*** Source data ***

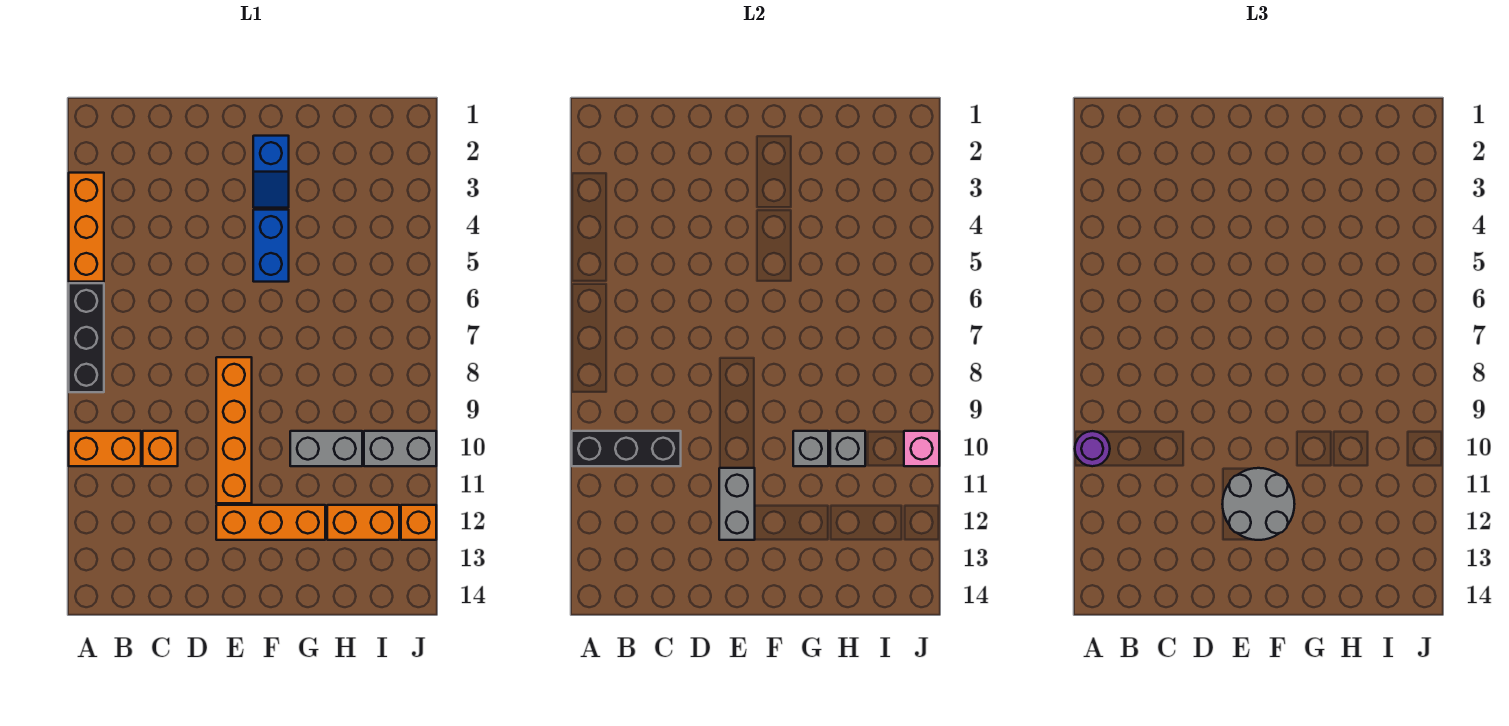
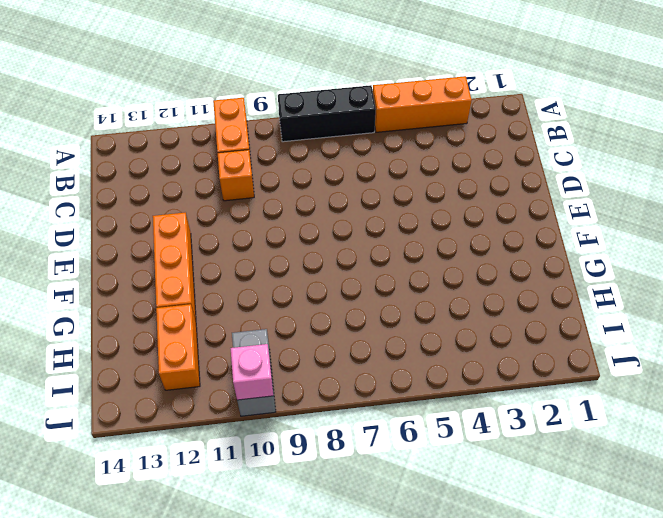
none -> orange 1x4 brick [216,357,252,503]
none -> blue 1x2 slope [253,136,289,208]
none -> blue 1x2 brick [253,210,289,282]

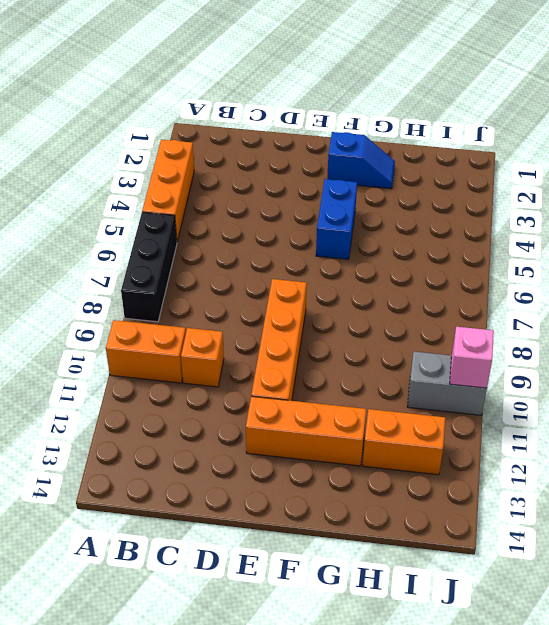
blue 1x2 slope [327,132,395,189] -> blue 1x2 slope turned to [253,136,289,208]
none -> grey 1x2 brick [290,431,362,466]
none -> orange 1x1 brick [401,505,436,540]
none -> black 1x3 brick [572,431,681,466]

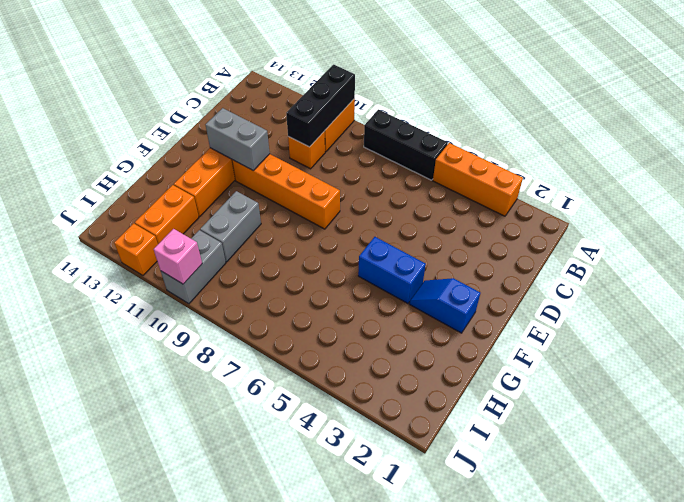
none -> grey 1x1 brick [793,431,828,466]
none -> grey 1x1 brick [830,431,865,466]
none -> purple 1x1 round brick [1075,431,1110,466]

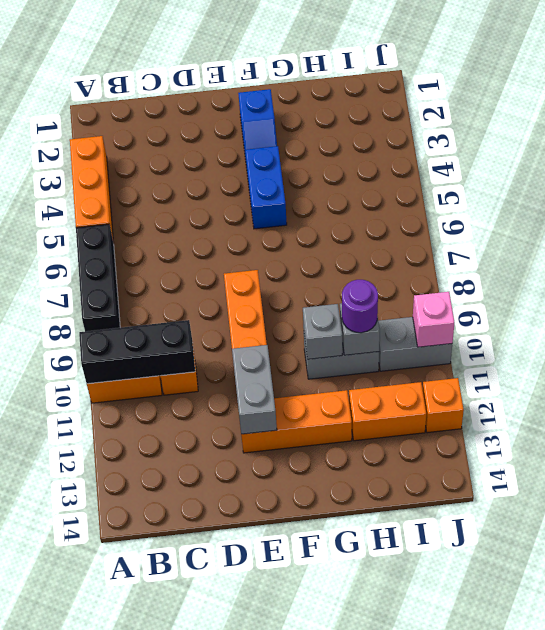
purple 1x1 round brick [342,280,378,333] -> purple 1x1 round brick moved to [1075,431,1110,466]
none -> grey 2x2 round brick [1222,468,1295,540]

*** End of Source data ***

## [What is being asked]
Look above for the line with "none -> orange 1x1 brick [401,505,436,540]" and the line with "none -> purple". Copy them and every line between, exactly, but no pictures.

## [Answer space]
none -> orange 1x1 brick [401,505,436,540]
none -> black 1x3 brick [572,431,681,466]

none -> grey 1x1 brick [793,431,828,466]
none -> grey 1x1 brick [830,431,865,466]
none -> purple 1x1 round brick [1075,431,1110,466]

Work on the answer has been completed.